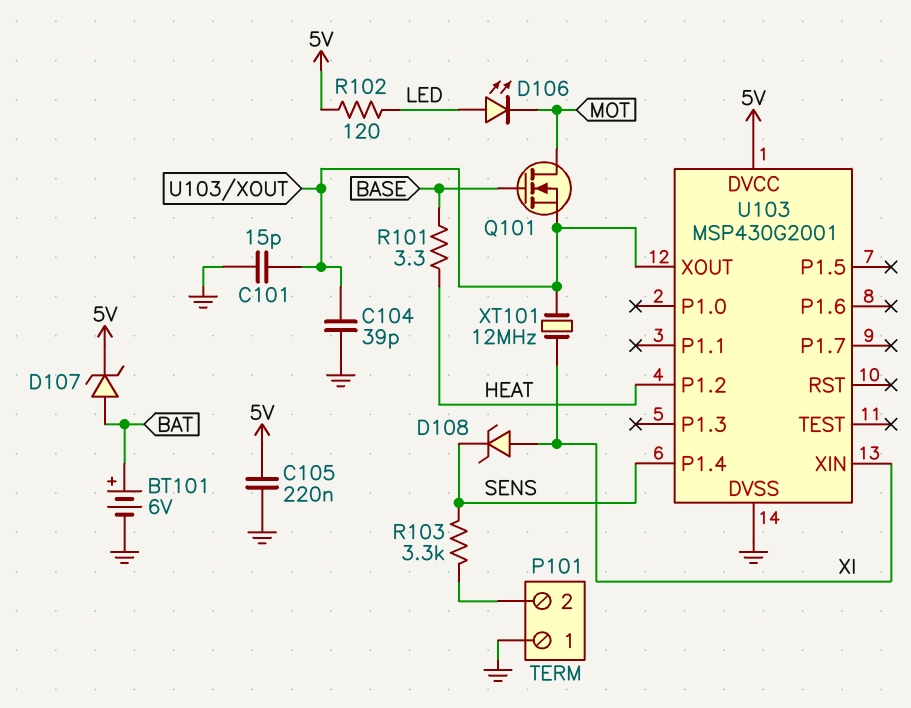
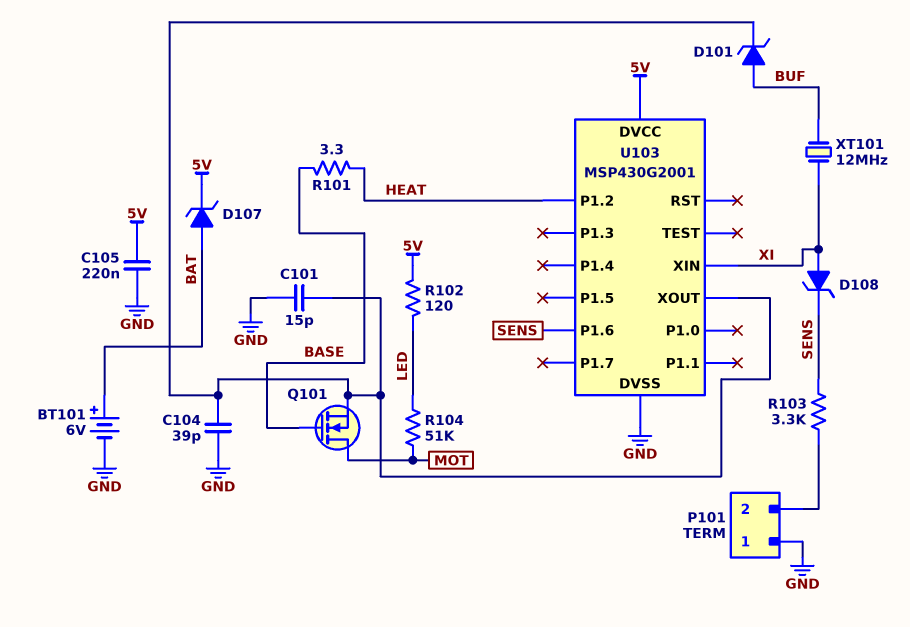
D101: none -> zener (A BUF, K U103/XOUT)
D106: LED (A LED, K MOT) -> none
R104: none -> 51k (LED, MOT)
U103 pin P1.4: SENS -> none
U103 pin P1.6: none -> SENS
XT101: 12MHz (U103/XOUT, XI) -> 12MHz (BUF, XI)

○ ○ ○ ○

WORK ITEM: Write out, word for word, the lines from the one containing "R104: none -> 51k (LED, MOT)" through the end of the records, with no other lines.

RESULT:
R104: none -> 51k (LED, MOT)
U103 pin P1.4: SENS -> none
U103 pin P1.6: none -> SENS
XT101: 12MHz (U103/XOUT, XI) -> 12MHz (BUF, XI)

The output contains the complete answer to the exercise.